REQUIREMENT:
The response should consist only of the lines from the one with "pill (red) 349,111,414,159" to the end of the data below, copied exactly and without pictures.

Segment Open

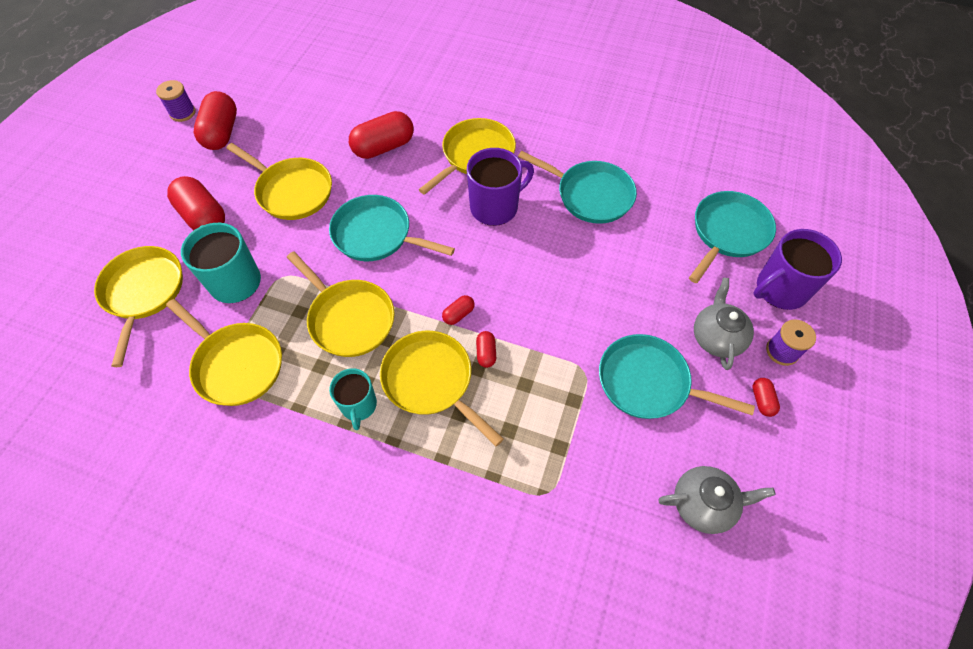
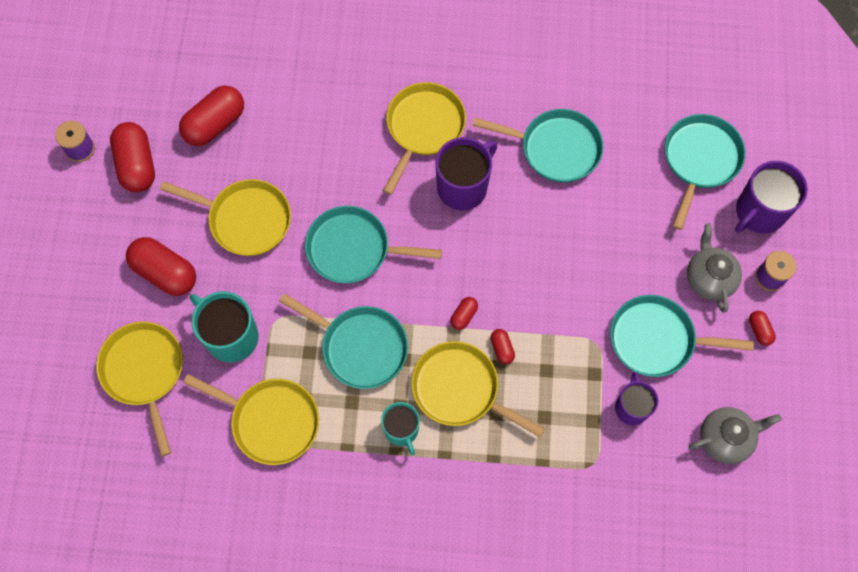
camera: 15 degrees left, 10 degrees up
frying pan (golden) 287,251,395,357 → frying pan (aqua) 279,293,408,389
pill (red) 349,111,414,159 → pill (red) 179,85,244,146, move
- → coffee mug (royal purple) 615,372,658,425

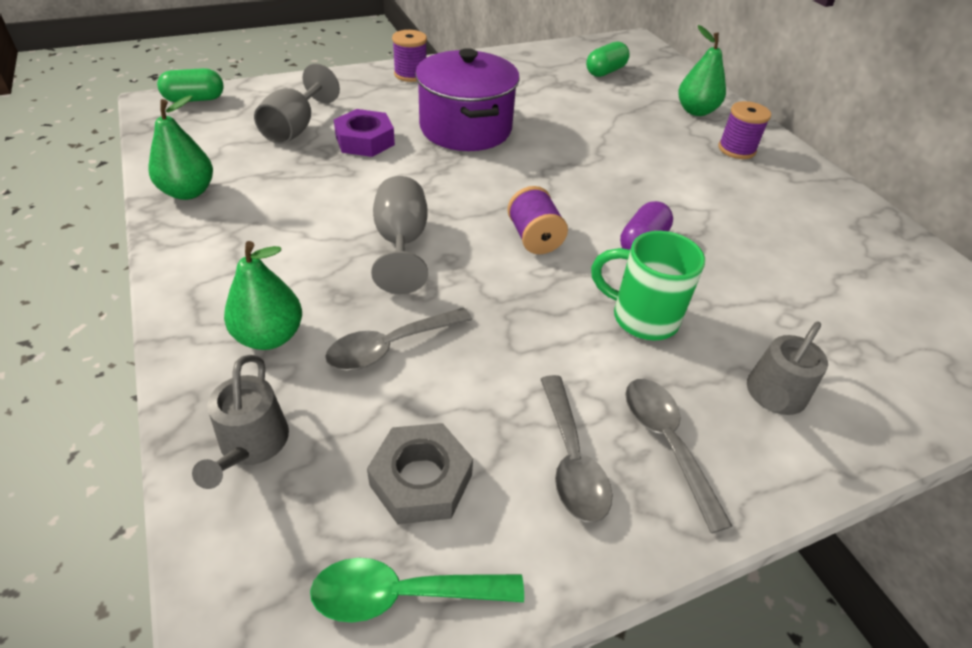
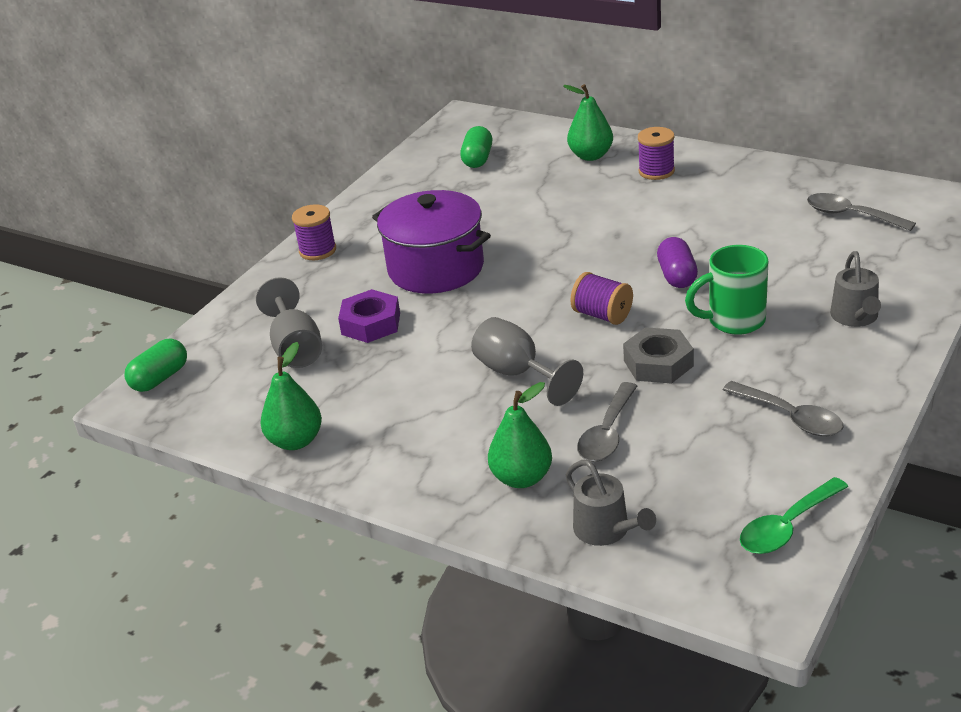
camera: 30 degrees left, 10 degrees down
nut (grey) 367,423,473,524 → nut (grey) 623,327,694,384, move
tablespoon (grey) 625,379,732,533 → tablespoon (grey) 807,193,916,231, move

Segment Closed

TASK SOLUTION:
pill (red) 349,111,414,159 → pill (red) 179,85,244,146, move
- → coffee mug (royal purple) 615,372,658,425

camera: 30 degrees left, 10 degrees down
nut (grey) 367,423,473,524 → nut (grey) 623,327,694,384, move
tablespoon (grey) 625,379,732,533 → tablespoon (grey) 807,193,916,231, move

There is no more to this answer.